EXERCISE BRIEF: Please return each of the entries exactly, minus their pictures.

(Difference listings)
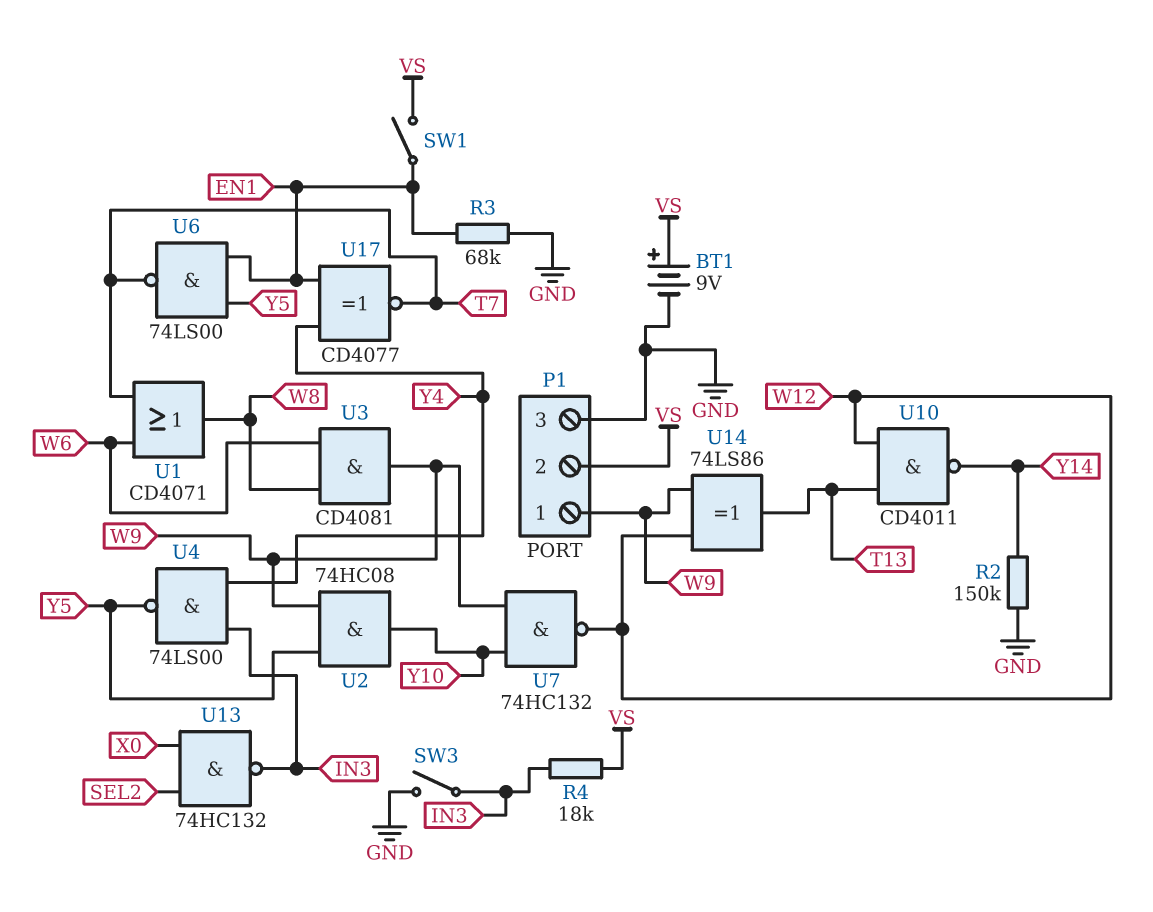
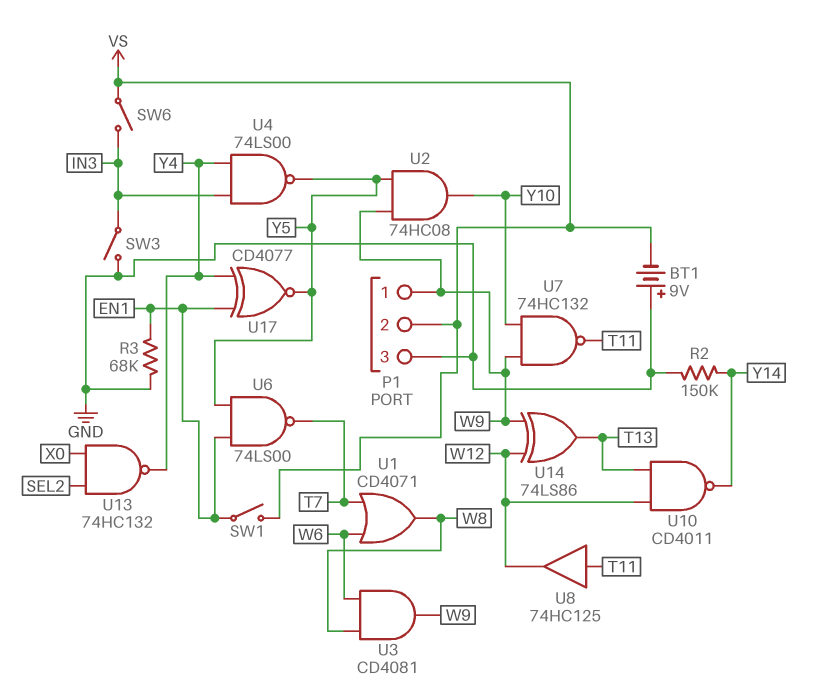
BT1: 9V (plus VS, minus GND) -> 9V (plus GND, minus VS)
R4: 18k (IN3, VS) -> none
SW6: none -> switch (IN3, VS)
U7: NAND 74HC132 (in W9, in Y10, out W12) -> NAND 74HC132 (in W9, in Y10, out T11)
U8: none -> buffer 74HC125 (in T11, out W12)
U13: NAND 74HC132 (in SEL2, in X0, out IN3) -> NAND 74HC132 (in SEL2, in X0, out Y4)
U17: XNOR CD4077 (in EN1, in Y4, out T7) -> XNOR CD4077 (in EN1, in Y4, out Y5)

TASK OUTPUT:
BT1: 9V (plus VS, minus GND) -> 9V (plus GND, minus VS)
R4: 18k (IN3, VS) -> none
SW6: none -> switch (IN3, VS)
U7: NAND 74HC132 (in W9, in Y10, out W12) -> NAND 74HC132 (in W9, in Y10, out T11)
U8: none -> buffer 74HC125 (in T11, out W12)
U13: NAND 74HC132 (in SEL2, in X0, out IN3) -> NAND 74HC132 (in SEL2, in X0, out Y4)
U17: XNOR CD4077 (in EN1, in Y4, out T7) -> XNOR CD4077 (in EN1, in Y4, out Y5)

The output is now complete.